### [Work task]
Repeat the data exactly, leaving out any image.

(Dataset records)
+---+
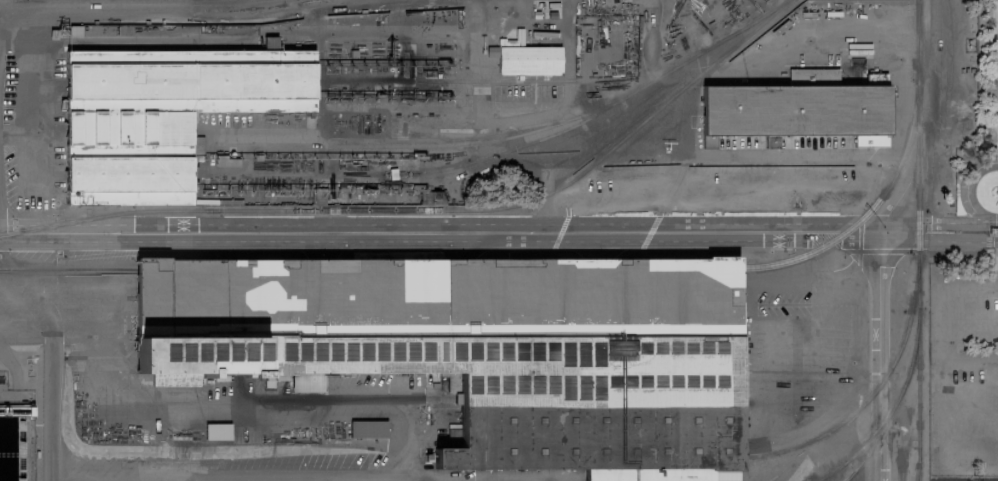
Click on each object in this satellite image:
road: (153, 8)
road: (0, 30)
building: (526, 59)
building: (795, 108)
road: (387, 112)
building: (162, 114)
railway: (462, 135)
railway: (537, 139)
railway: (475, 142)
railway: (428, 212)
road: (996, 221)
road: (537, 225)
building: (992, 228)
road: (40, 231)
road: (881, 233)
road: (538, 240)
railway: (917, 240)
railway: (514, 269)
building: (484, 347)
building: (9, 359)
road: (54, 363)
railway: (861, 405)
railway: (892, 408)
building: (366, 428)
road: (404, 428)
building: (216, 431)
railway: (916, 464)
railway: (834, 471)

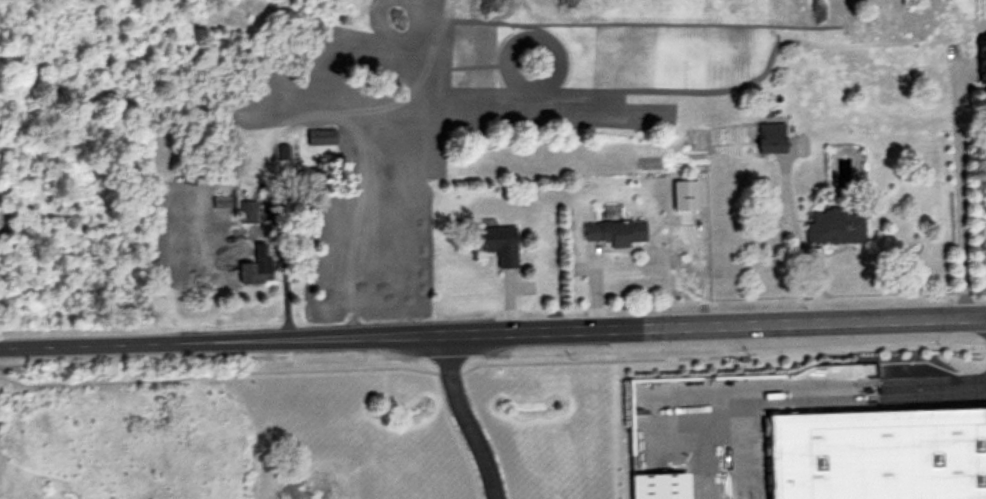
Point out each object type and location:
building: (982, 63)
building: (320, 138)
building: (770, 138)
road: (956, 189)
building: (834, 226)
building: (614, 232)
building: (499, 244)
building: (253, 267)
road: (803, 267)
road: (492, 331)
road: (721, 356)
road: (217, 374)
road: (461, 417)
building: (880, 454)

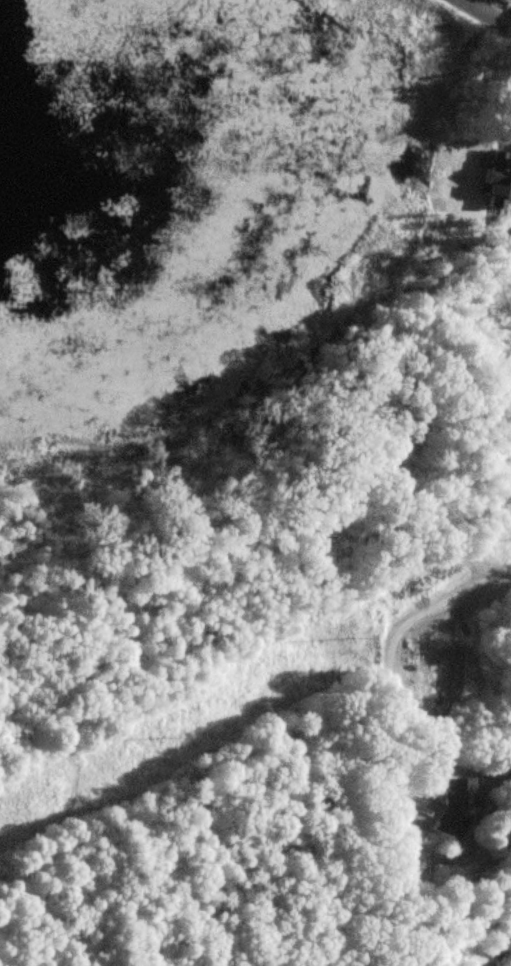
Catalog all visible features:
road: (486, 13)
building: (497, 176)
road: (388, 646)
building: (452, 808)
building: (410, 868)

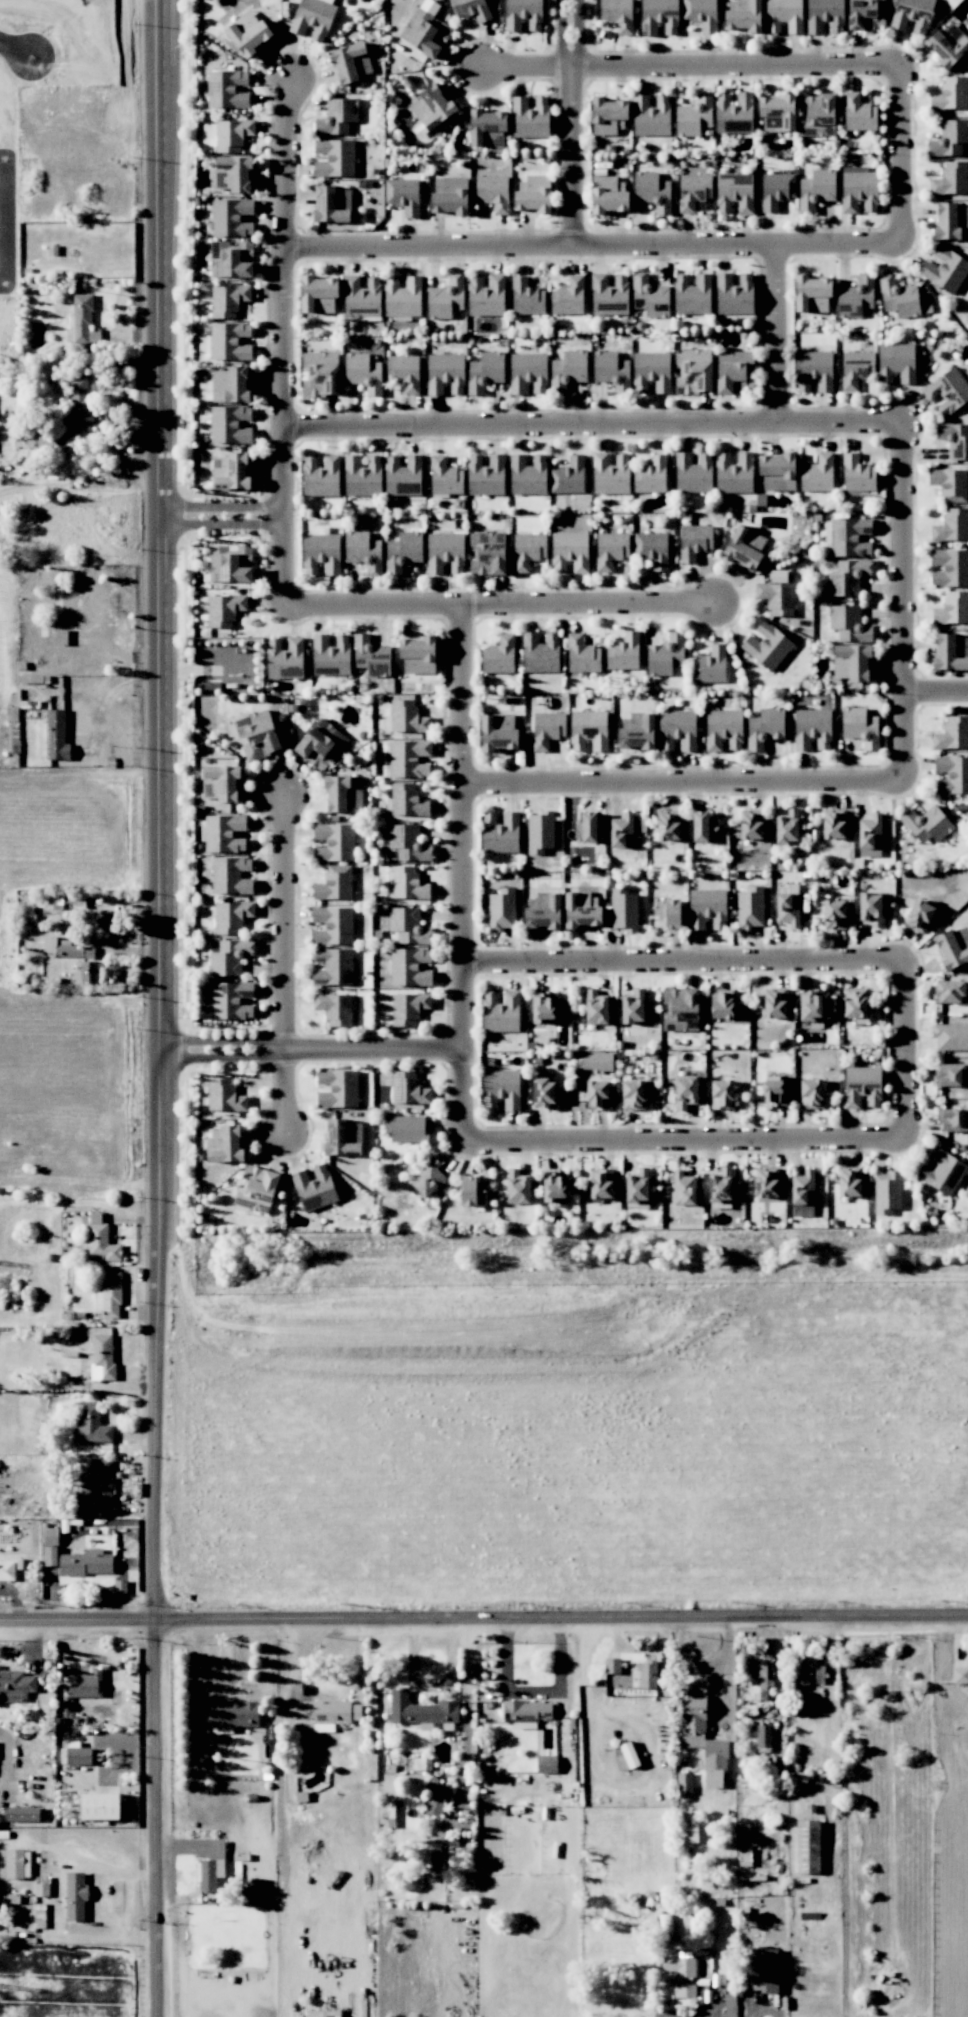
+---+
### [Output for this task]
Click on each object in this satellite image:
road: (153, 8)
road: (0, 30)
building: (526, 59)
building: (795, 108)
road: (387, 112)
building: (162, 114)
railway: (462, 135)
railway: (537, 139)
railway: (475, 142)
railway: (428, 212)
road: (996, 221)
road: (537, 225)
building: (992, 228)
road: (40, 231)
road: (881, 233)
road: (538, 240)
railway: (917, 240)
railway: (514, 269)
building: (484, 347)
building: (9, 359)
road: (54, 363)
railway: (861, 405)
railway: (892, 408)
building: (366, 428)
road: (404, 428)
building: (216, 431)
railway: (916, 464)
railway: (834, 471)

Point out each object type and location:
building: (982, 63)
building: (320, 138)
building: (770, 138)
road: (956, 189)
building: (834, 226)
building: (614, 232)
building: (499, 244)
building: (253, 267)
road: (803, 267)
road: (492, 331)
road: (721, 356)
road: (217, 374)
road: (461, 417)
building: (880, 454)

Catalog all visible features:
road: (486, 13)
building: (497, 176)
road: (388, 646)
building: (452, 808)
building: (410, 868)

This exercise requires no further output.